Give the data below again exactly, and drop each picture from it.

Materials provided START

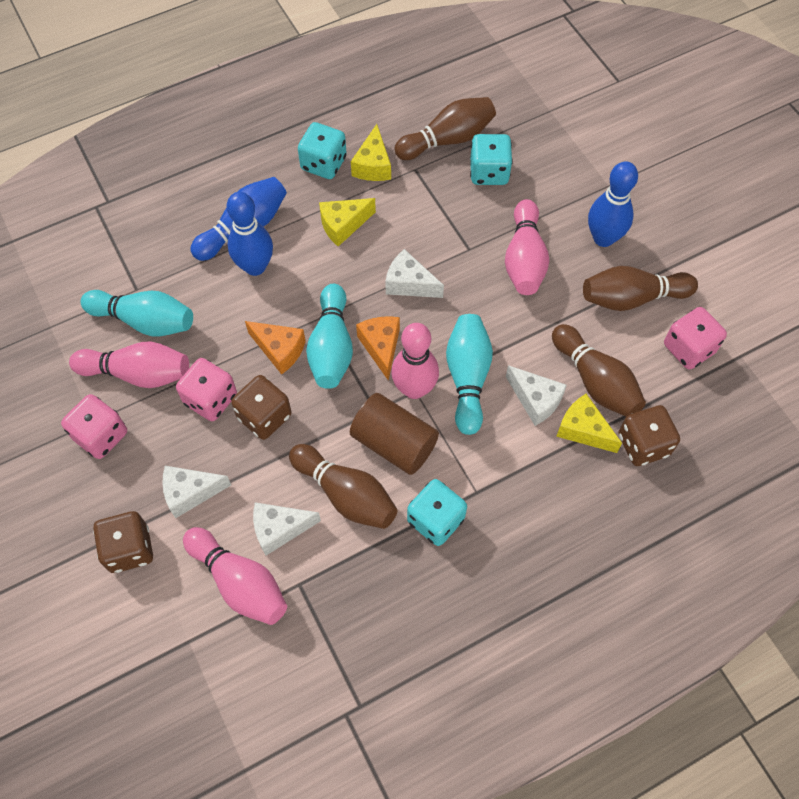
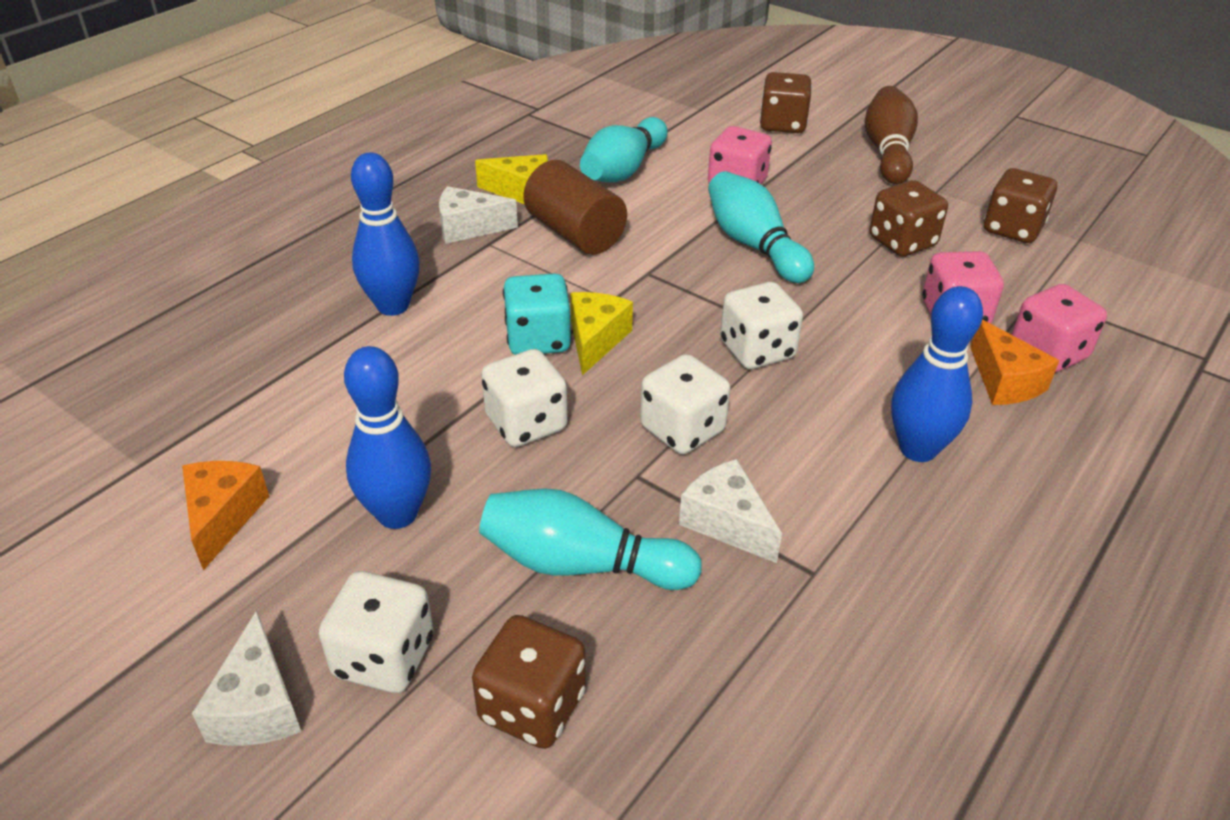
brown bowling pin: 4 -> 1
brown dice: 3 -> 4
pink bowling pin: 4 -> 0
turquoise dice: 3 -> 1
white cheese: 4 -> 3
white dice: 0 -> 4
yellow cheese: 3 -> 2

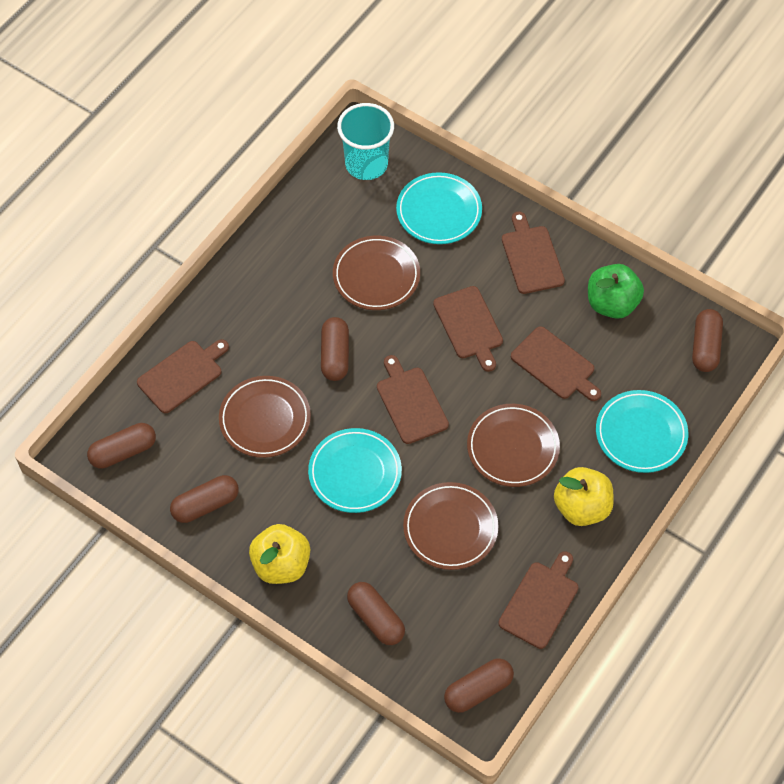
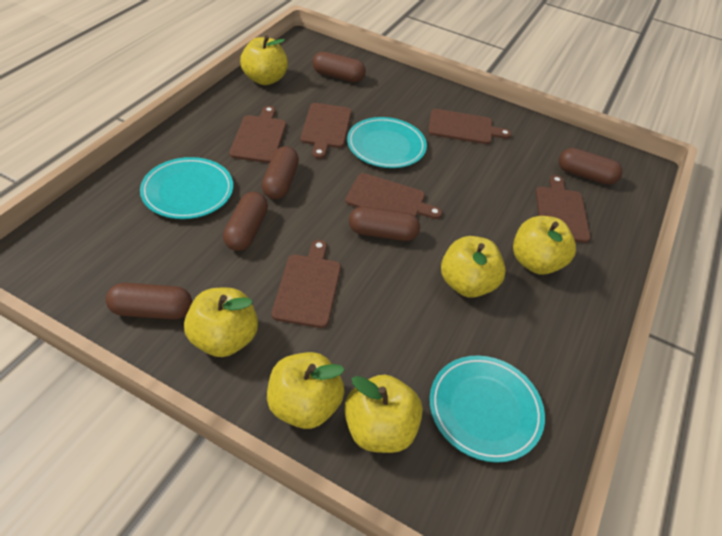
brown plate: 4 -> 0
green apple: 1 -> 0
turquoise cup: 1 -> 0
yellow apple: 2 -> 6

Materials provided END

__Result of this task__:
brown bowling pin: 4 -> 1
brown dice: 3 -> 4
pink bowling pin: 4 -> 0
turquoise dice: 3 -> 1
white cheese: 4 -> 3
white dice: 0 -> 4
yellow cheese: 3 -> 2

brown plate: 4 -> 0
green apple: 1 -> 0
turquoise cup: 1 -> 0
yellow apple: 2 -> 6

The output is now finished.